--- EXERCISE PROMPT ---
The line containing "receipt.docx: [47,228,89,281] ->" marks the start. Restate it and every following line through the end of the records exactly, and nothing else, leaving out the pictures.

--- RECORDED DATA ---
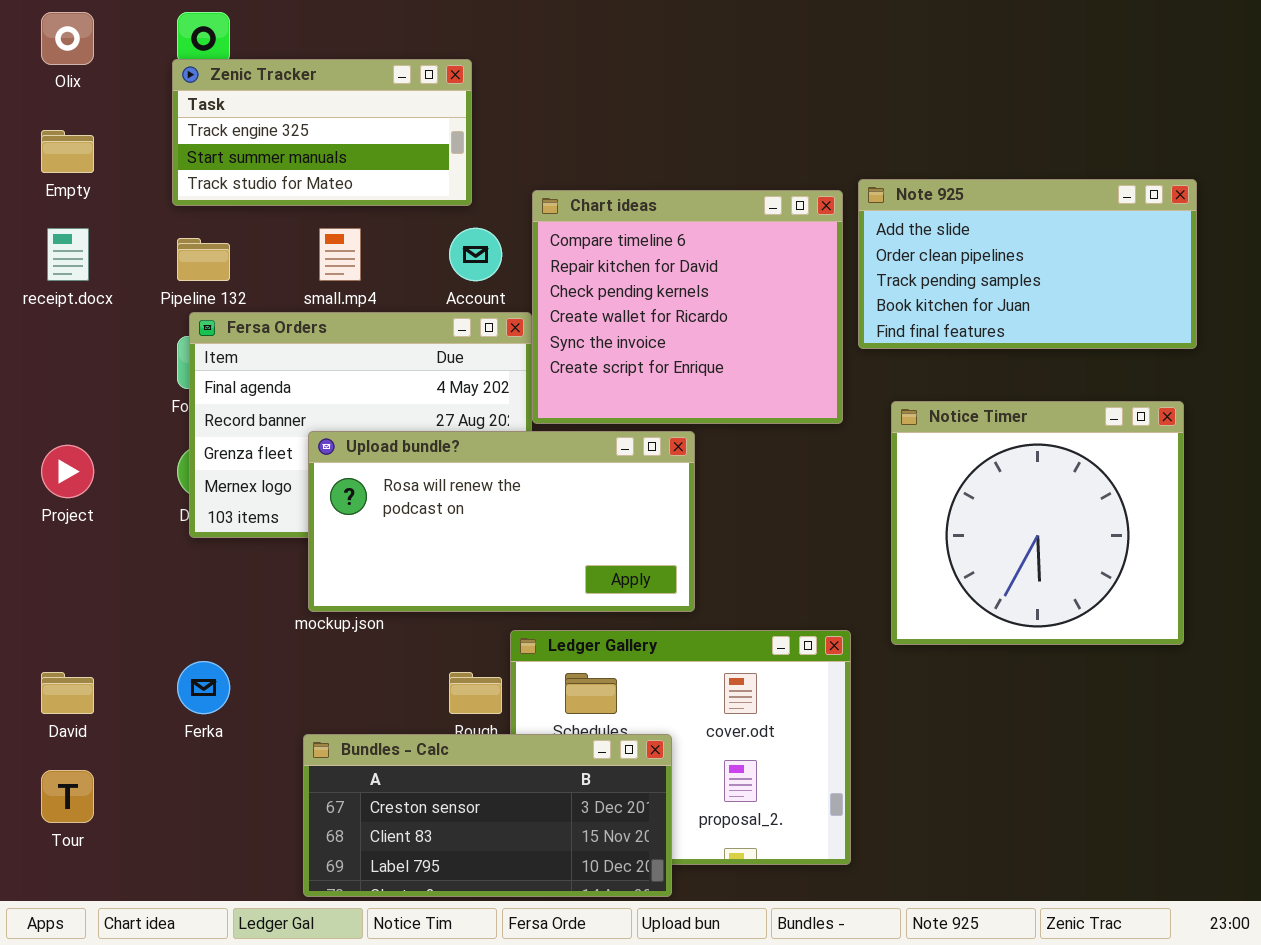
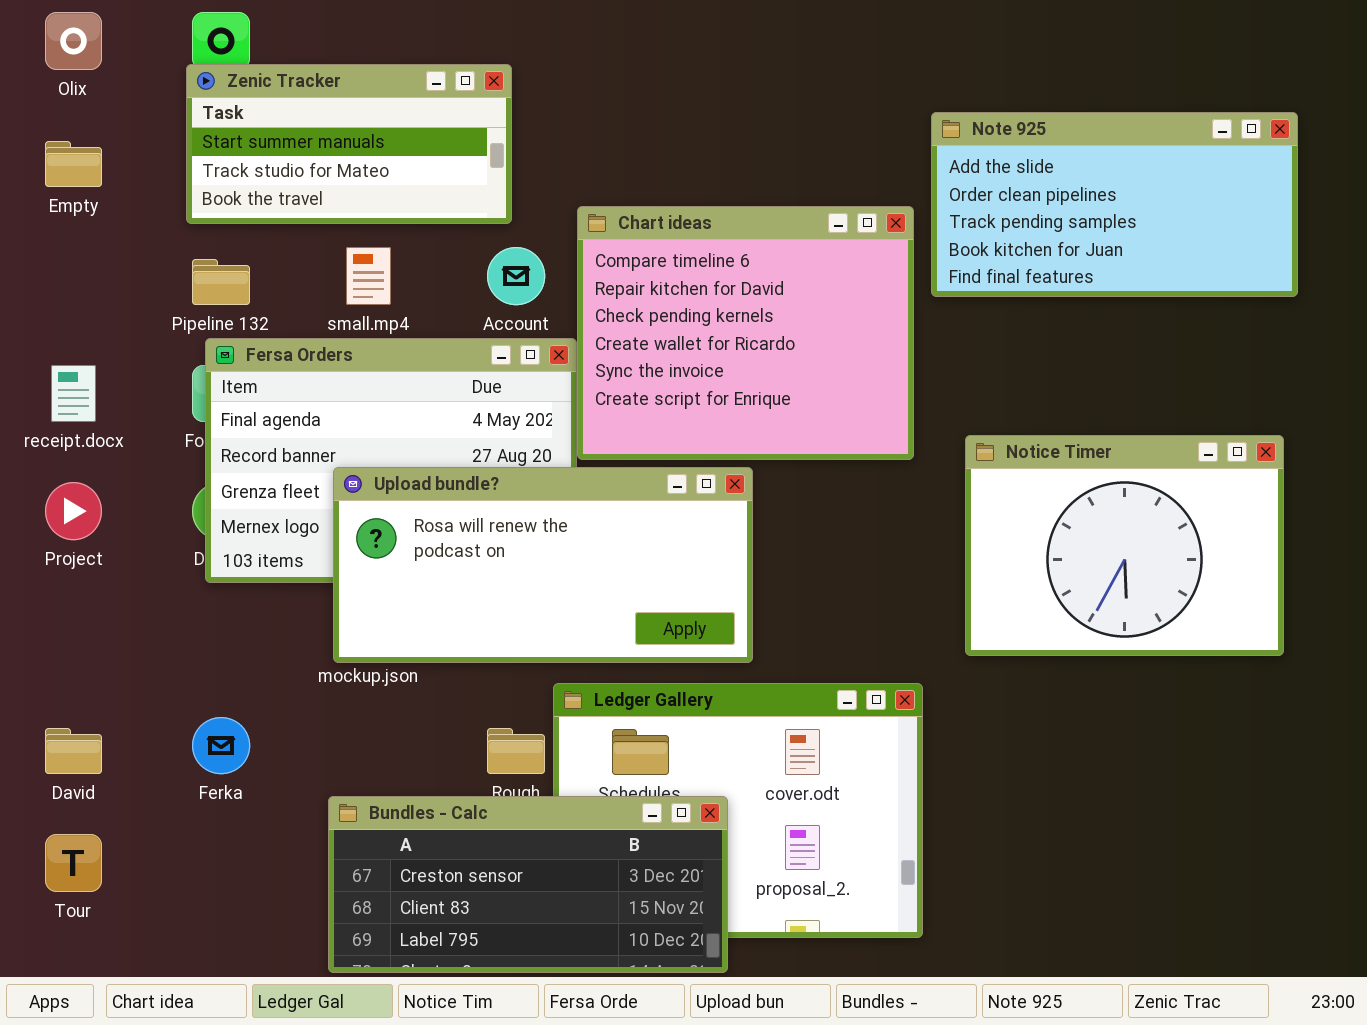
Zenic Tracker: [172,59,472,206] -> [186,64,512,224], scrolled down 1 row
Note 925: [858,179,1197,349] -> [931,112,1298,297], moved
receipt.docx: [47,228,89,281] -> [51,365,96,422], moved
Notice Timer: [891,401,1184,645] -> [965,435,1284,656], resized

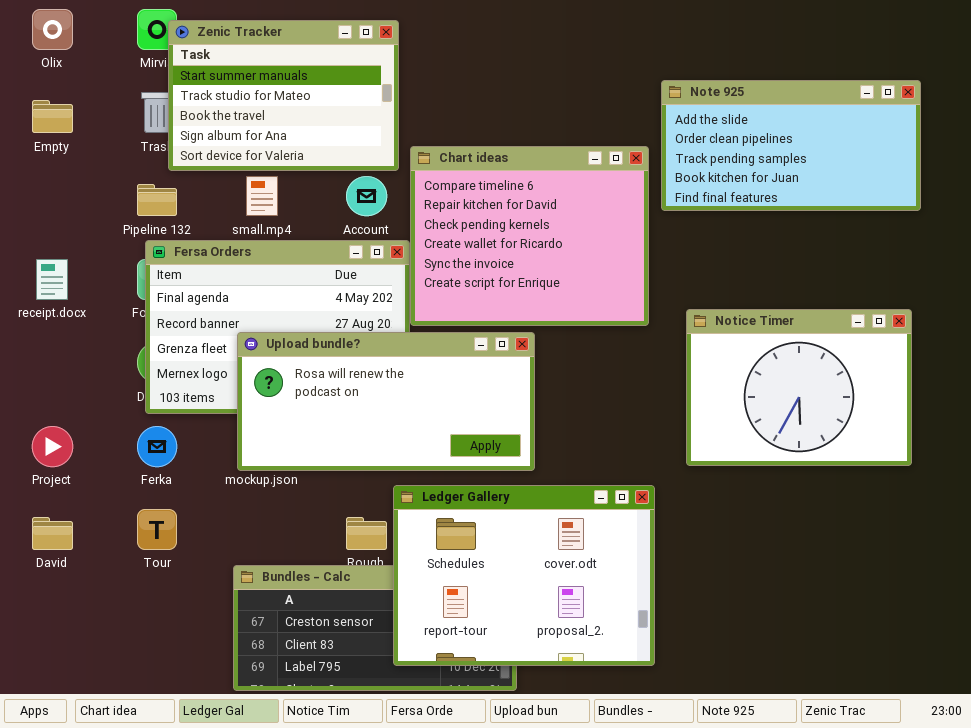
Zenic Tracker: [186,64,512,224] -> [168,20,399,171], moved, resized
Project: [45,482,102,540] -> [32,426,73,467], moved
Ledger Gallery: [553,683,923,938] -> [393,485,655,666], raised
Ferka: [192,717,250,774] -> [137,426,177,467], moved
Tour: [45,834,102,892] -> [137,509,177,550], moved

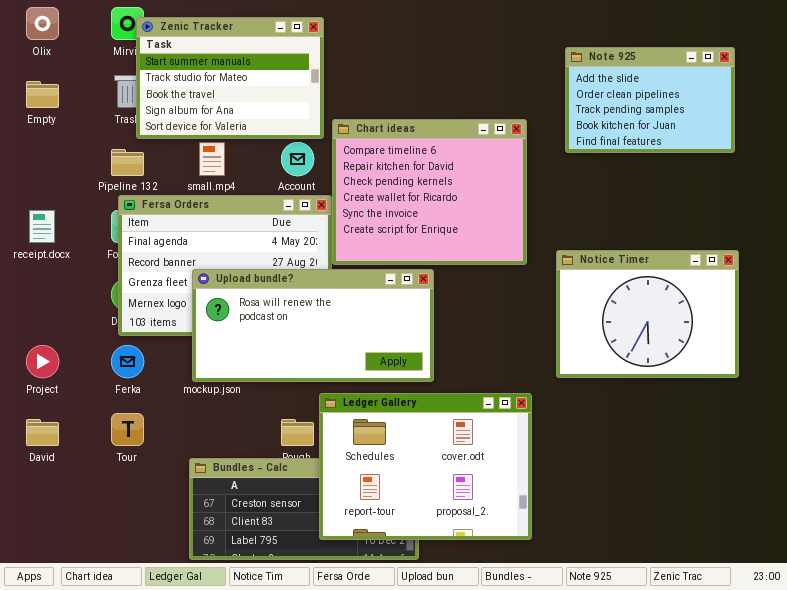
Note 925: [661,80,921,211] -> [565,47,735,153], moved, resized

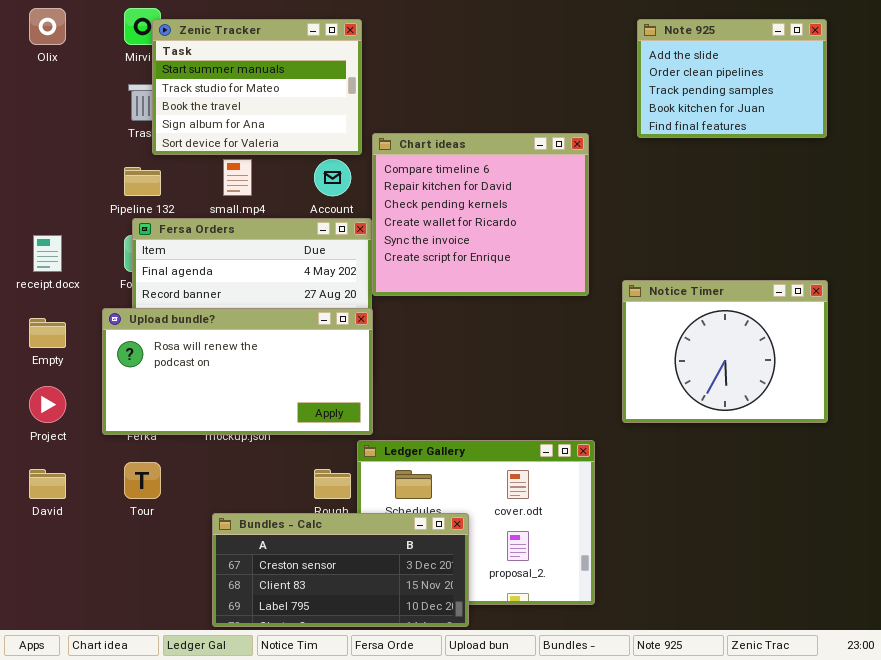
Note 925: [565,47,735,153] -> [637,19,827,138], moved
Empty: [26,81,59,108] -> [29,318,66,348], moved
Upload bundle?: [192,269,434,382] -> [102,308,373,435], moved
Bundles - Calc: [189,458,419,560] -> [212,513,469,627], raised

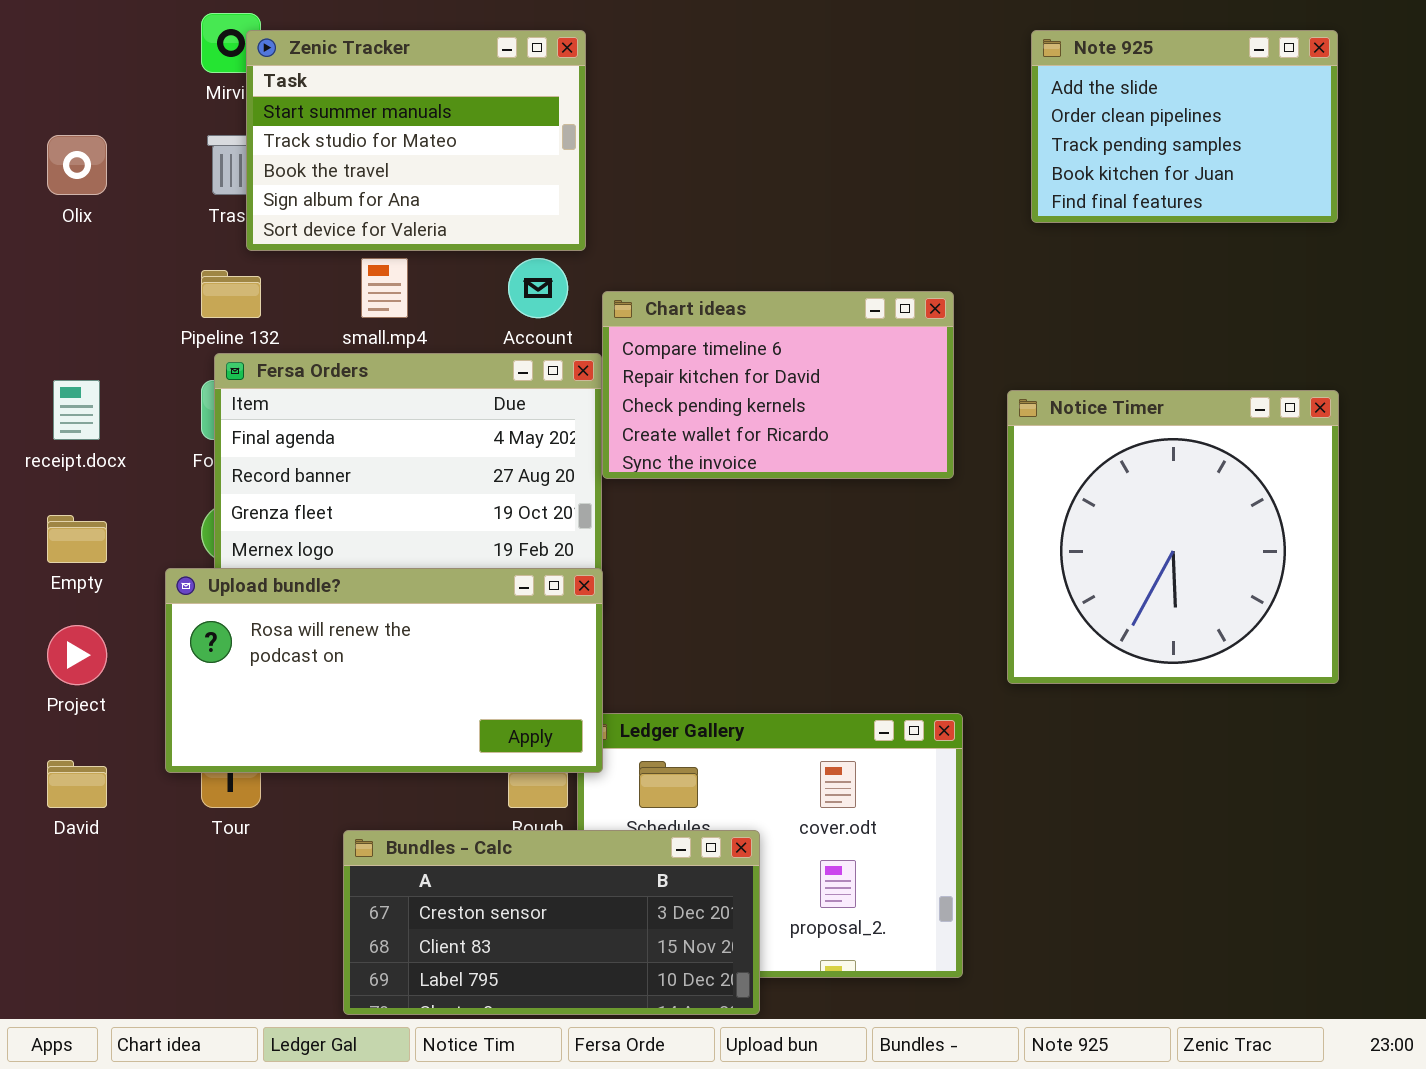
Olix: [29,8,66,45] -> [47,135,107,195], moved
Chart ideas: [372,133,589,296] -> [602,291,954,479], resized
Notice Timer: [622,280,828,423] -> [1007,390,1339,684], resized
Upload bundle?: [102,308,373,435] -> [165,568,603,773], moved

--- ANSWER FOR THIS EXERCISE ---
receipt.docx: [47,228,89,281] -> [51,365,96,422], moved
Notice Timer: [891,401,1184,645] -> [965,435,1284,656], resized

Zenic Tracker: [186,64,512,224] -> [168,20,399,171], moved, resized
Project: [45,482,102,540] -> [32,426,73,467], moved
Ledger Gallery: [553,683,923,938] -> [393,485,655,666], raised
Ferka: [192,717,250,774] -> [137,426,177,467], moved
Tour: [45,834,102,892] -> [137,509,177,550], moved

Note 925: [661,80,921,211] -> [565,47,735,153], moved, resized

Note 925: [565,47,735,153] -> [637,19,827,138], moved
Empty: [26,81,59,108] -> [29,318,66,348], moved
Upload bundle?: [192,269,434,382] -> [102,308,373,435], moved
Bundles - Calc: [189,458,419,560] -> [212,513,469,627], raised

Olix: [29,8,66,45] -> [47,135,107,195], moved
Chart ideas: [372,133,589,296] -> [602,291,954,479], resized
Notice Timer: [622,280,828,423] -> [1007,390,1339,684], resized
Upload bundle?: [102,308,373,435] -> [165,568,603,773], moved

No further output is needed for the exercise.